### WHAT YOU ARE ASKED TO DO
When you restate the entries that follow, keep every word exactly and drop the pictures.

### EXTRACTED ENTRIES
--------

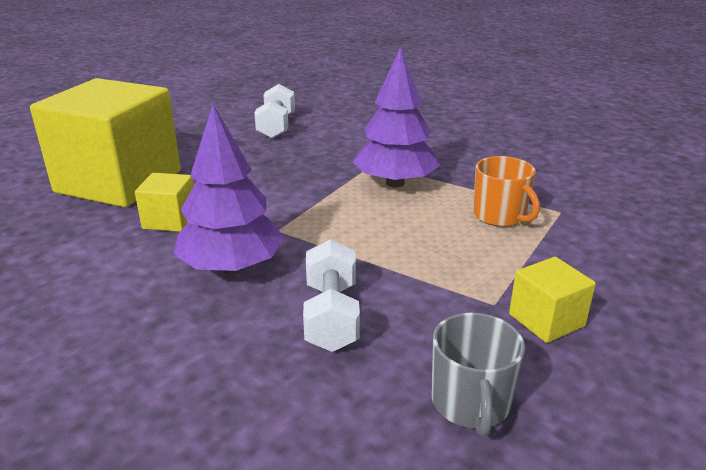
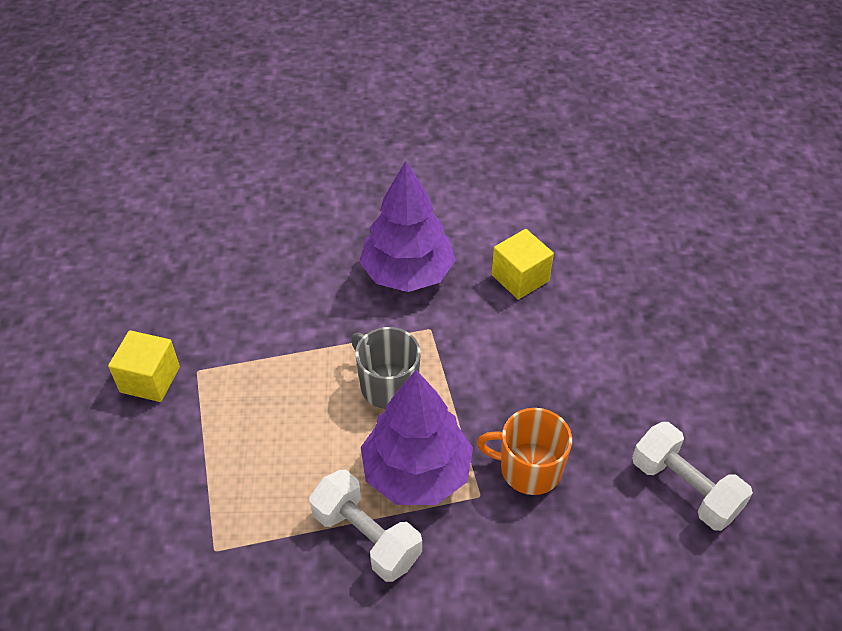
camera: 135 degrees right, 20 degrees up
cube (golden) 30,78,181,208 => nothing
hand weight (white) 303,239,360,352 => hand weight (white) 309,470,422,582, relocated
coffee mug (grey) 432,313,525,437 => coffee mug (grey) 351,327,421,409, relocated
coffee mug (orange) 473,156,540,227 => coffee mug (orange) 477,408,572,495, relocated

--------

### ANSWER FOR THE TASK
camera: 135 degrees right, 20 degrees up
cube (golden) 30,78,181,208 => nothing
hand weight (white) 303,239,360,352 => hand weight (white) 309,470,422,582, relocated
coffee mug (grey) 432,313,525,437 => coffee mug (grey) 351,327,421,409, relocated
coffee mug (orange) 473,156,540,227 => coffee mug (orange) 477,408,572,495, relocated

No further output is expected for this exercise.